*** Opening of MATERIAL SHOWN ***
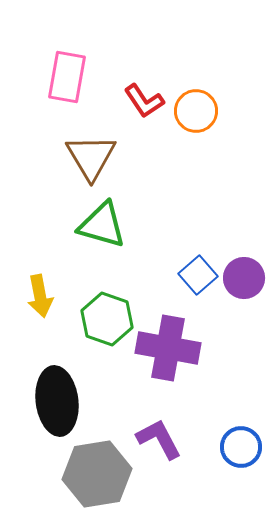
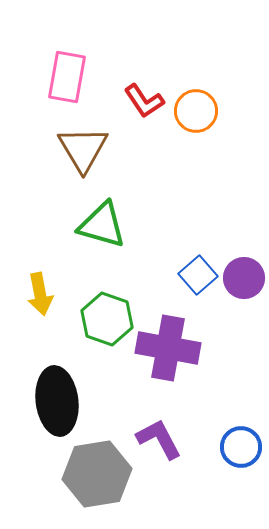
brown triangle: moved 8 px left, 8 px up
yellow arrow: moved 2 px up
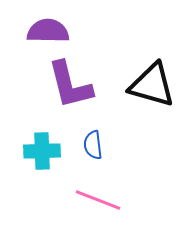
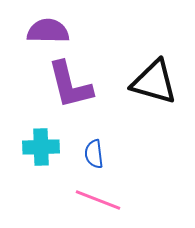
black triangle: moved 2 px right, 3 px up
blue semicircle: moved 1 px right, 9 px down
cyan cross: moved 1 px left, 4 px up
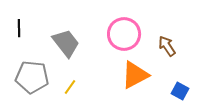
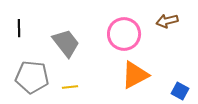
brown arrow: moved 25 px up; rotated 70 degrees counterclockwise
yellow line: rotated 49 degrees clockwise
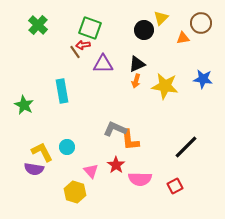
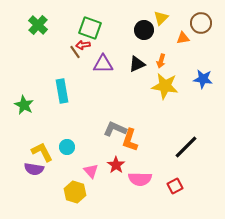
orange arrow: moved 25 px right, 20 px up
orange L-shape: rotated 25 degrees clockwise
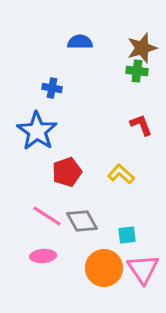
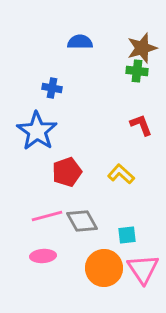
pink line: rotated 48 degrees counterclockwise
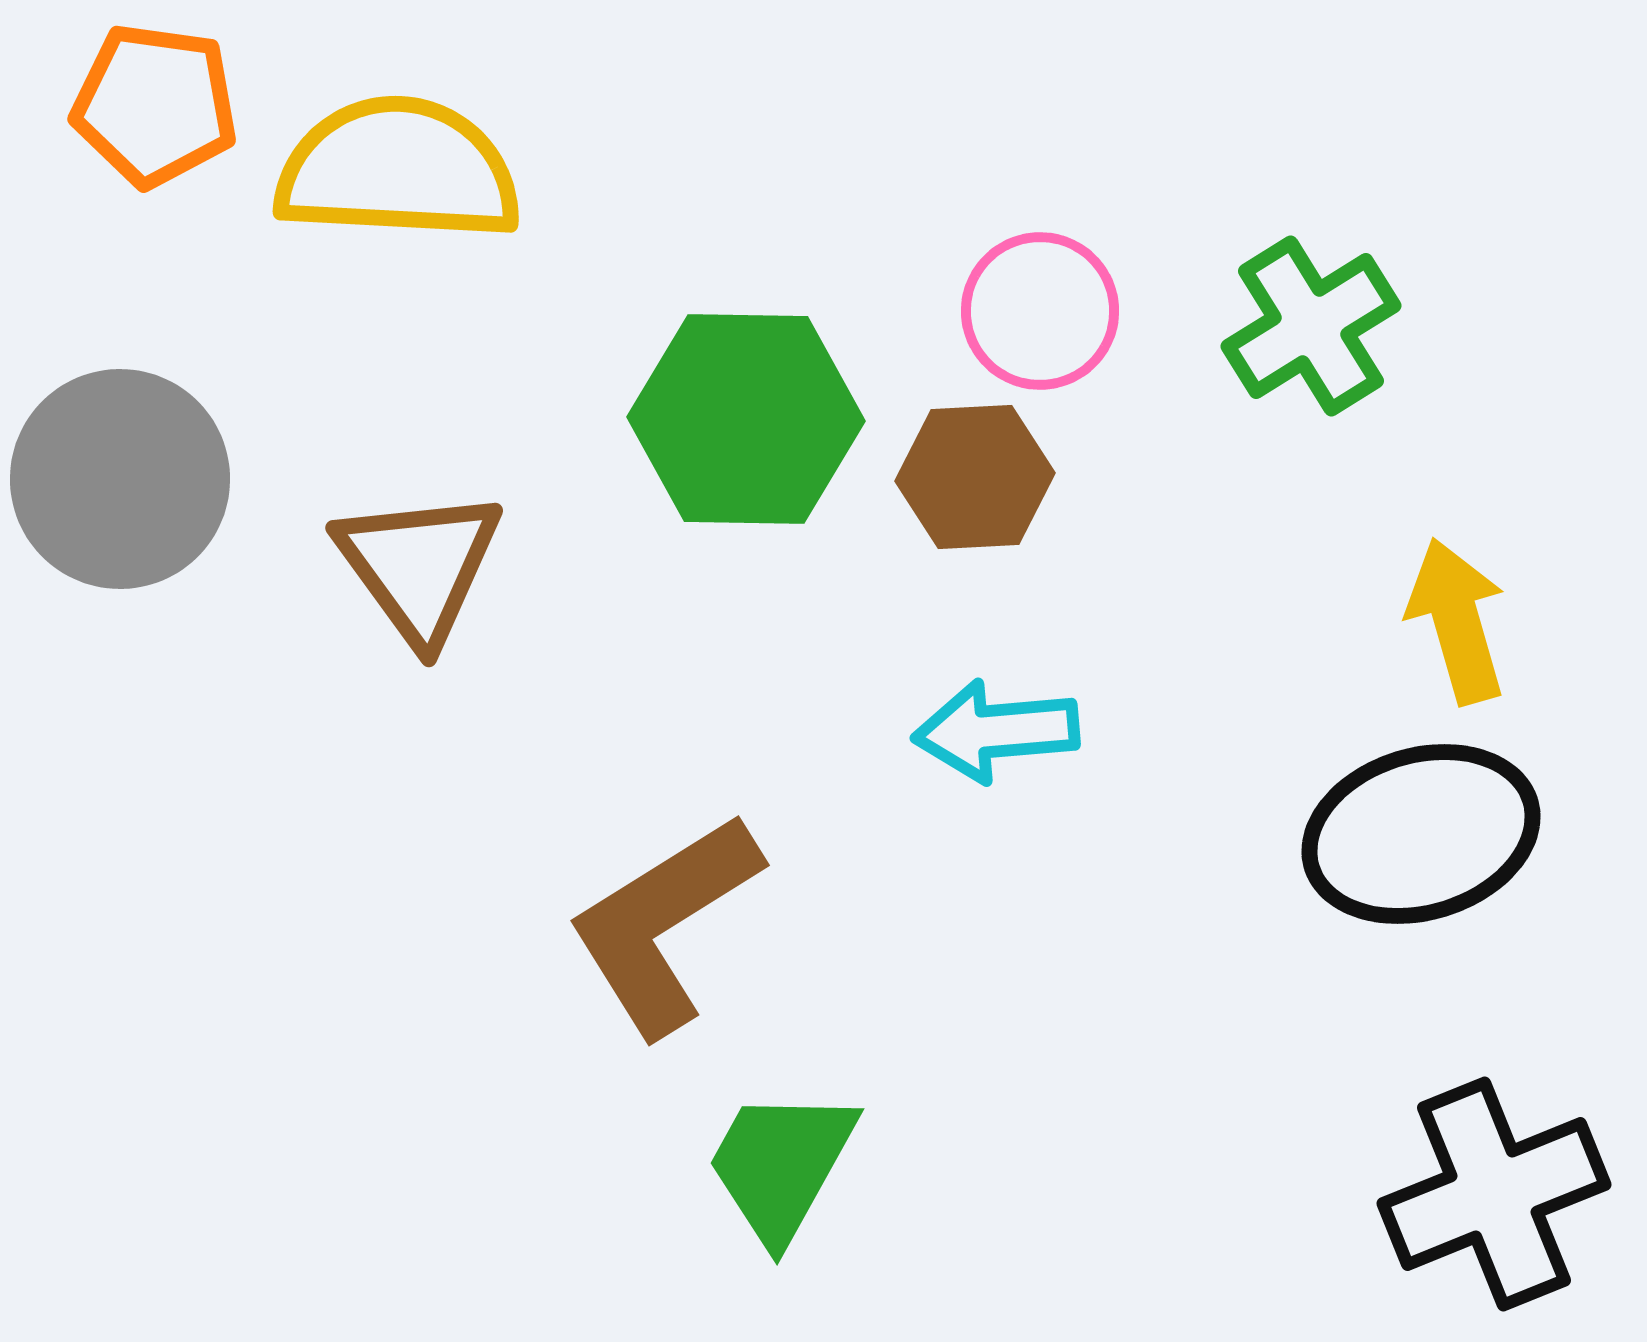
*** Close of MATERIAL SHOWN ***
> [ABOUT THIS TASK]
The copy has to start at the line that contains "black triangle: moved 2 px right, 3 px up" and end at the last line of the material above, matching the original exactly and holding no pictures.

> [WRITTEN SOLUTION]
black triangle: moved 2 px right, 3 px up
blue semicircle: moved 1 px right, 9 px down
cyan cross: moved 1 px left, 4 px up
brown arrow: moved 25 px up; rotated 70 degrees counterclockwise
yellow line: rotated 49 degrees clockwise
orange arrow: moved 25 px right, 20 px up
orange L-shape: rotated 25 degrees clockwise
pink line: rotated 48 degrees counterclockwise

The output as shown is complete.